Provided material.
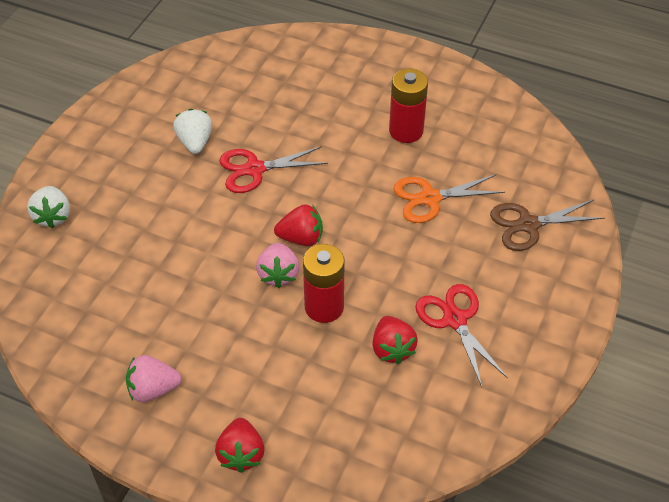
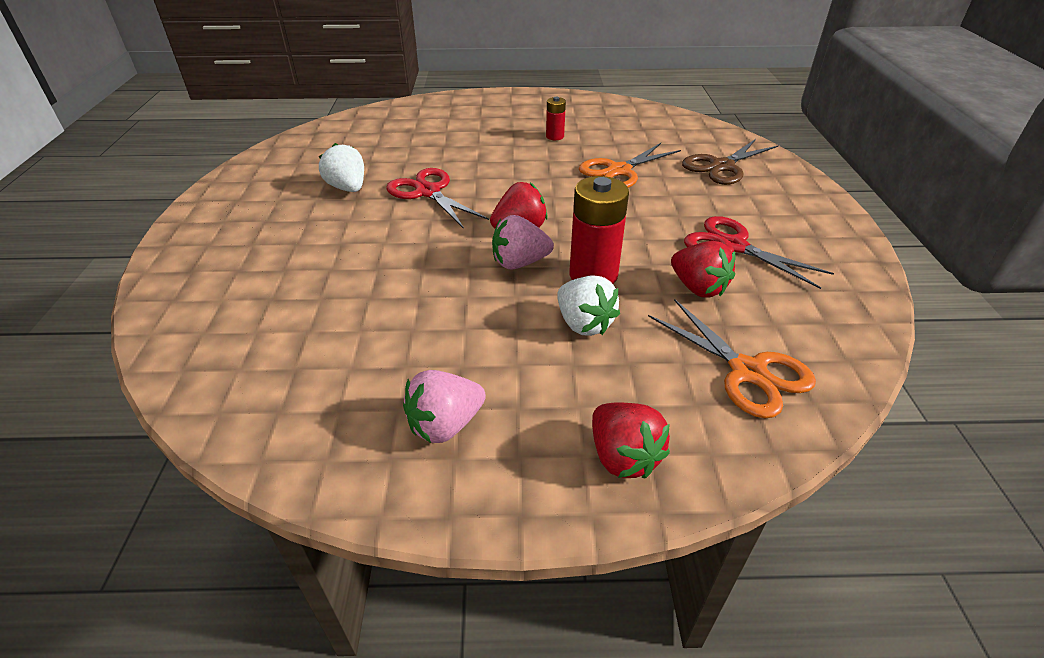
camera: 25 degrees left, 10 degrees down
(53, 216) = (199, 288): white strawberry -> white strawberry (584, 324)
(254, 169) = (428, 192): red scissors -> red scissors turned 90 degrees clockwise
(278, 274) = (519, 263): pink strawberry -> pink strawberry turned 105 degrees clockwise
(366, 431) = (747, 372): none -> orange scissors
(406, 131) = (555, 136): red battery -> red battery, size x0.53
==
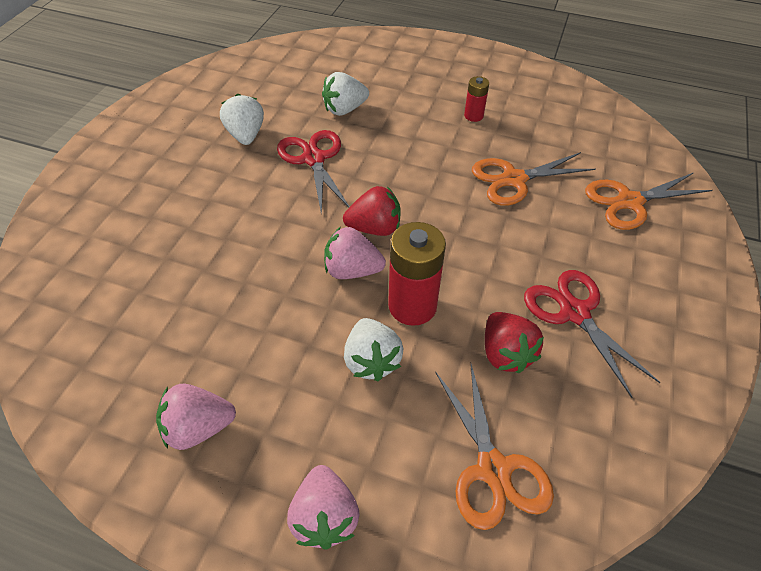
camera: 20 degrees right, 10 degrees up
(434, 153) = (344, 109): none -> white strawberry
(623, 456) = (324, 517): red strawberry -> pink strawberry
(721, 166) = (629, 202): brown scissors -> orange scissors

What needs to be done.
With "camera" as the search string, filter the records and return each line that has it.

Result.
camera: 25 degrees left, 10 degrees down
camera: 20 degrees right, 10 degrees up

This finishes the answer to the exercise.